##### Record excerpts #####

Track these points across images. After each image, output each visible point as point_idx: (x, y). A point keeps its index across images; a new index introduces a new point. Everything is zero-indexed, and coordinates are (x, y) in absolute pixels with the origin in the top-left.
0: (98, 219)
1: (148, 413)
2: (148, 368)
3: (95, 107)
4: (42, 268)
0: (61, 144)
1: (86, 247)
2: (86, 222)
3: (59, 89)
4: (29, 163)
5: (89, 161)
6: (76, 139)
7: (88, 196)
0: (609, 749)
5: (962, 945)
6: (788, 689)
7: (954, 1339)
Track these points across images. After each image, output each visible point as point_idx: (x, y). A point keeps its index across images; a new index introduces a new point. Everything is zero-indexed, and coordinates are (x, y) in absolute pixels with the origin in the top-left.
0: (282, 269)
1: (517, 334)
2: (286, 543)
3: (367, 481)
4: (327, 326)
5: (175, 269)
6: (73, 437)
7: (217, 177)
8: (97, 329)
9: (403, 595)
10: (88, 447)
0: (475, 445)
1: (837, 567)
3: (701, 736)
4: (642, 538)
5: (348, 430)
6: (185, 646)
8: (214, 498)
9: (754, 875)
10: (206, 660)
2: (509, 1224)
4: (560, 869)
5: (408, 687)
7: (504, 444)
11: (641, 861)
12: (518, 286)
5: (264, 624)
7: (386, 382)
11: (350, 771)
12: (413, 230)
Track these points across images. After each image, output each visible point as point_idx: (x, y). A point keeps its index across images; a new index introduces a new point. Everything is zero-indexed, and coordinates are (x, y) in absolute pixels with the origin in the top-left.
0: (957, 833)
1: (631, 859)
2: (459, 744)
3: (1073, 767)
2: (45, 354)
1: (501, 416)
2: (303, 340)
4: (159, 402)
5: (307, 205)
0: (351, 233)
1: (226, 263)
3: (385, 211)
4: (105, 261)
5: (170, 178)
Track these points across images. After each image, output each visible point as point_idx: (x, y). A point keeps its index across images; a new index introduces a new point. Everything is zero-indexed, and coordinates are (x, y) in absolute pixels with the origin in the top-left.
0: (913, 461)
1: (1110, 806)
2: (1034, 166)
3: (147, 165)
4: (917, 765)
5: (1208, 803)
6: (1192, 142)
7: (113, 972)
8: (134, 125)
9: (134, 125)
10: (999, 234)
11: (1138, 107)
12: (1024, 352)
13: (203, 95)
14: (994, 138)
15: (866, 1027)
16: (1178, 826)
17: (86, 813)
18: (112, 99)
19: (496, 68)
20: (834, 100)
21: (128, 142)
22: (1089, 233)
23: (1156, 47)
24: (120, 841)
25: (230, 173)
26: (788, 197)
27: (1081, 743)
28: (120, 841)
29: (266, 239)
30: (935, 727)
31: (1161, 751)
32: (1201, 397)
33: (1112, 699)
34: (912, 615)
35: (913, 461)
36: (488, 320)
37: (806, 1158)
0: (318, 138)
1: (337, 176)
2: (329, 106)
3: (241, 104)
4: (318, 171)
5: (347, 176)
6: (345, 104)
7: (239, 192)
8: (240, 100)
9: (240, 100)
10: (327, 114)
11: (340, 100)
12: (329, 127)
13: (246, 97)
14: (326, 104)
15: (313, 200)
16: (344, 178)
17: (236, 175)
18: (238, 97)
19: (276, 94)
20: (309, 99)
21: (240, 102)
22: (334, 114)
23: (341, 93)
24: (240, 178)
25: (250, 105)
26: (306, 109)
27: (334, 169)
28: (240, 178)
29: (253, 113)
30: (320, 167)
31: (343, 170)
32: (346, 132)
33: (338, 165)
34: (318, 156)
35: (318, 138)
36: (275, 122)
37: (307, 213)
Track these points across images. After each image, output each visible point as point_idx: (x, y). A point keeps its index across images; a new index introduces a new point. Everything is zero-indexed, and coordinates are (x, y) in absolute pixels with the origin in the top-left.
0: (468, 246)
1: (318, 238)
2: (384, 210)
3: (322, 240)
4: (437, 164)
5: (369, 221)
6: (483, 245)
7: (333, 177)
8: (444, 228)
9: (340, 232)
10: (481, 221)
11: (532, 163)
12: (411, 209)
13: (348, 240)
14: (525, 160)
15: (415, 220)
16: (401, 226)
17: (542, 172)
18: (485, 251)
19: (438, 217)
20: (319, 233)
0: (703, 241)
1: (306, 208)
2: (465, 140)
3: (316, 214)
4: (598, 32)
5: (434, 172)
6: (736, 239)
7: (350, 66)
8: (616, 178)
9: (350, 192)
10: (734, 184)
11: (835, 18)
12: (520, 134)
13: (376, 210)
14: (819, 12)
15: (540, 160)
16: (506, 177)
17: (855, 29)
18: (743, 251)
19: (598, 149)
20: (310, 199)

#####

§ **Requirements**: Reproduce the listing above, replacing every "absolute pixels" with "screen pixels" and leaving everything else unchanged.

§ **Written reply**:
Track these points across images. After each image, output each visible point as point_idx: (x, y). A point keeps its index across images; a new index introduces a new point. Everything is zero-indexed, and coordinates are (x, y) in screen pixels with the origin in the top-left.
0: (98, 219)
1: (148, 413)
2: (148, 368)
3: (95, 107)
4: (42, 268)
0: (61, 144)
1: (86, 247)
2: (86, 222)
3: (59, 89)
4: (29, 163)
5: (89, 161)
6: (76, 139)
7: (88, 196)
0: (609, 749)
5: (962, 945)
6: (788, 689)
7: (954, 1339)
Track these points across images. After each image, output each visible point as point_idx: (x, y). A point keeps its index across images; a new index introduces a new point. Everything is zero-indexed, and coordinates are (x, y) in screen pixels with the origin in the top-left.
0: (282, 269)
1: (517, 334)
2: (286, 543)
3: (367, 481)
4: (327, 326)
5: (175, 269)
6: (73, 437)
7: (217, 177)
8: (97, 329)
9: (403, 595)
10: (88, 447)
0: (475, 445)
1: (837, 567)
3: (701, 736)
4: (642, 538)
5: (348, 430)
6: (185, 646)
8: (214, 498)
9: (754, 875)
10: (206, 660)
2: (509, 1224)
4: (560, 869)
5: (408, 687)
7: (504, 444)
11: (641, 861)
12: (518, 286)
5: (264, 624)
7: (386, 382)
11: (350, 771)
12: (413, 230)
Track these points across images. After each image, output each visible point as point_idx: (x, y). A point keeps its index across images; a new index introduces a new point. Everything is zero-indexed, and coordinates are (x, y) in screen pixels with the origin in the top-left.
0: (957, 833)
1: (631, 859)
2: (459, 744)
3: (1073, 767)
2: (45, 354)
1: (501, 416)
2: (303, 340)
4: (159, 402)
5: (307, 205)
0: (351, 233)
1: (226, 263)
3: (385, 211)
4: (105, 261)
5: (170, 178)
Track these points across images. After each image, output each visible point as point_idx: (x, y). A point keeps its index across images; a new index introduces a new point. Everything is zero-indexed, and coordinates are (x, y) in screen pixels with the origin in the top-left.
0: (913, 461)
1: (1110, 806)
2: (1034, 166)
3: (147, 165)
4: (917, 765)
5: (1208, 803)
6: (1192, 142)
7: (113, 972)
8: (134, 125)
9: (134, 125)
10: (999, 234)
11: (1138, 107)
12: (1024, 352)
13: (203, 95)
14: (994, 138)
15: (866, 1027)
16: (1178, 826)
17: (86, 813)
18: (112, 99)
19: (496, 68)
20: (834, 100)
21: (128, 142)
22: (1089, 233)
23: (1156, 47)
24: (120, 841)
25: (230, 173)
26: (788, 197)
27: (1081, 743)
28: (120, 841)
29: (266, 239)
30: (935, 727)
31: (1161, 751)
32: (1201, 397)
33: (1112, 699)
34: (912, 615)
35: (913, 461)
36: (488, 320)
37: (806, 1158)
0: (318, 138)
1: (337, 176)
2: (329, 106)
3: (241, 104)
4: (318, 171)
5: (347, 176)
6: (345, 104)
7: (239, 192)
8: (240, 100)
9: (240, 100)
10: (327, 114)
11: (340, 100)
12: (329, 127)
13: (246, 97)
14: (326, 104)
15: (313, 200)
16: (344, 178)
17: (236, 175)
18: (238, 97)
19: (276, 94)
20: (309, 99)
21: (240, 102)
22: (334, 114)
23: (341, 93)
24: (240, 178)
25: (250, 105)
26: (306, 109)
27: (334, 169)
28: (240, 178)
29: (253, 113)
30: (320, 167)
31: (343, 170)
32: (346, 132)
33: (338, 165)
34: (318, 156)
35: (318, 138)
36: (275, 122)
37: (307, 213)
Track these points across images. After each image, output each visible point as point_idx: (x, y). A point keeps its index across images; a new index introduces a new point. Everything is zero-indexed, and coordinates are (x, y) in screen pixels with the origin in the top-left.
0: (468, 246)
1: (318, 238)
2: (384, 210)
3: (322, 240)
4: (437, 164)
5: (369, 221)
6: (483, 245)
7: (333, 177)
8: (444, 228)
9: (340, 232)
10: (481, 221)
11: (532, 163)
12: (411, 209)
13: (348, 240)
14: (525, 160)
15: (415, 220)
16: (401, 226)
17: (542, 172)
18: (485, 251)
19: (438, 217)
20: (319, 233)
0: (703, 241)
1: (306, 208)
2: (465, 140)
3: (316, 214)
4: (598, 32)
5: (434, 172)
6: (736, 239)
7: (350, 66)
8: (616, 178)
9: (350, 192)
10: (734, 184)
11: (835, 18)
12: (520, 134)
13: (376, 210)
14: (819, 12)
15: (540, 160)
16: (506, 177)
17: (855, 29)
18: (743, 251)
19: (598, 149)
20: (310, 199)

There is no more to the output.